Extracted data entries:

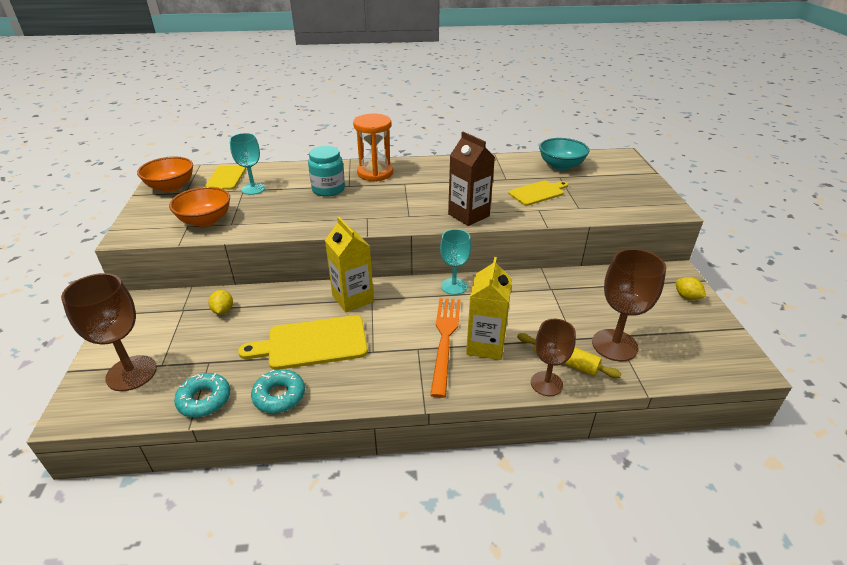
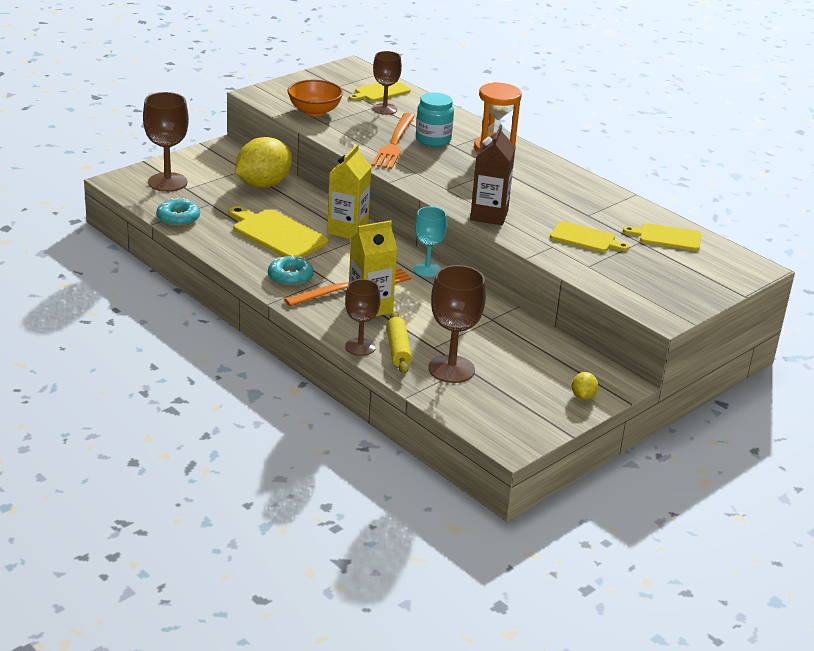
camera: 50 degrees right, 5 degrees down
(171, 187) = (337, 77): orange bowl -> none
(223, 310) = (263, 184): yellow lemon -> yellow lemon, size x2.32
(253, 189) = (384, 109): turquoise goblet -> brown goblet
(279, 396) = (213, 243): turquoise donut -> turquoise donut (290, 277)
(310, 207) = (394, 143): none -> orange fork
(561, 166) = (666, 237): turquoise bowl -> yellow cutting board

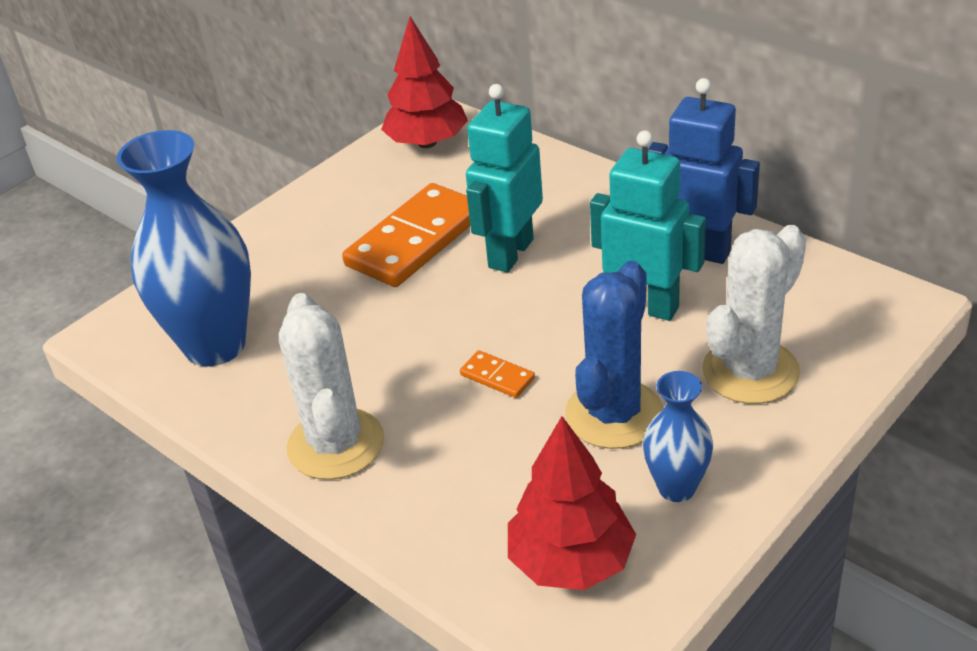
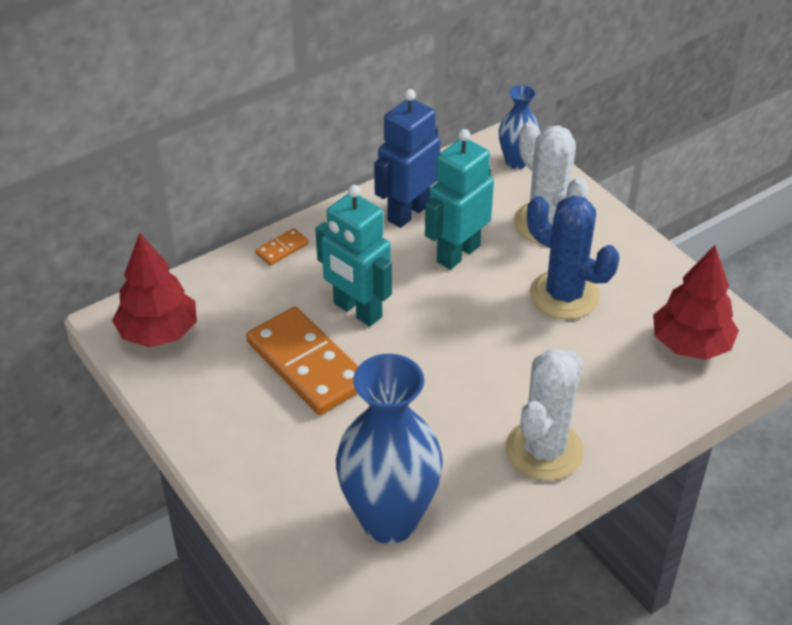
camera: 80 degrees left, 5 degrees up
(336, 444) = (544, 450): white cactus -> white cactus turned 60 degrees counterclockwise
(497, 377) = (503, 346): orange domino -> orange domino (282, 249)
(676, 488) = (641, 283): blue vase -> blue vase (516, 162)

The problem. When copying from the data above, print only the lines from the line containing "(279, 396) = (213, 243): turquoise" to the line containing "camera: 80 degrees left, 5 degrees up", exactly, and leave the pictures out.

Response area.
(279, 396) = (213, 243): turquoise donut -> turquoise donut (290, 277)
(310, 207) = (394, 143): none -> orange fork
(561, 166) = (666, 237): turquoise bowl -> yellow cutting board

camera: 80 degrees left, 5 degrees up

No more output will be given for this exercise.